**Data supplied**
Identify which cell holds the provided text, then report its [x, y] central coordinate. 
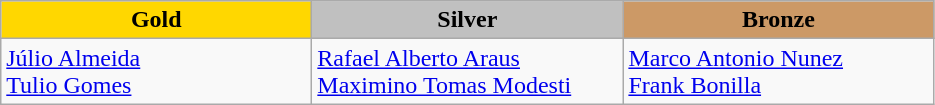
Rafael Alberto ArausMaximino Tomas Modesti [468, 72]
Bronze [778, 20]
Júlio AlmeidaTulio Gomes [156, 72]
Marco Antonio NunezFrank Bonilla [778, 72]
Gold [156, 20]
Silver [468, 20]
Extract the (X, Y) coordinate from the center of the cell holding the provided text.  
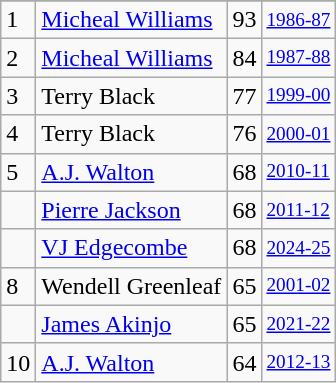
3 (18, 96)
93 (244, 20)
VJ Edgecombe (132, 248)
2001-02 (298, 286)
James Akinjo (132, 324)
2012-13 (298, 362)
76 (244, 134)
5 (18, 172)
4 (18, 134)
1986-87 (298, 20)
Pierre Jackson (132, 210)
64 (244, 362)
8 (18, 286)
77 (244, 96)
1987-88 (298, 58)
Wendell Greenleaf (132, 286)
2021-22 (298, 324)
84 (244, 58)
10 (18, 362)
2024-25 (298, 248)
2000-01 (298, 134)
1 (18, 20)
2011-12 (298, 210)
2010-11 (298, 172)
2 (18, 58)
1999-00 (298, 96)
Return the (X, Y) coordinate for the center point of the cell that contains the specified text.  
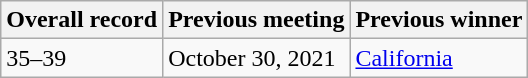
California (439, 58)
Overall record (82, 20)
Previous meeting (256, 20)
35–39 (82, 58)
October 30, 2021 (256, 58)
Previous winner (439, 20)
Return the [X, Y] coordinate for the center point of the cell that contains the specified text.  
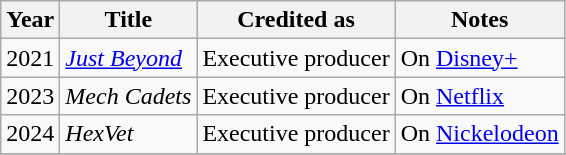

**Given task**
Can you render the lines in the records between the one containing "Rafael Alberto ArausMaximino" and the one containing "Extract the (X, Y)", inclusive, as a numbered list with blank lines left out?

**Solution to the exercise**
1. Rafael Alberto ArausMaximino Tomas Modesti [468, 72]
2. Bronze [778, 20]
3. Júlio AlmeidaTulio Gomes [156, 72]
4. Marco Antonio NunezFrank Bonilla [778, 72]
5. Gold [156, 20]
6. Silver [468, 20]
7. Extract the (X, Y) coordinate from the center of the cell holding the provided text.  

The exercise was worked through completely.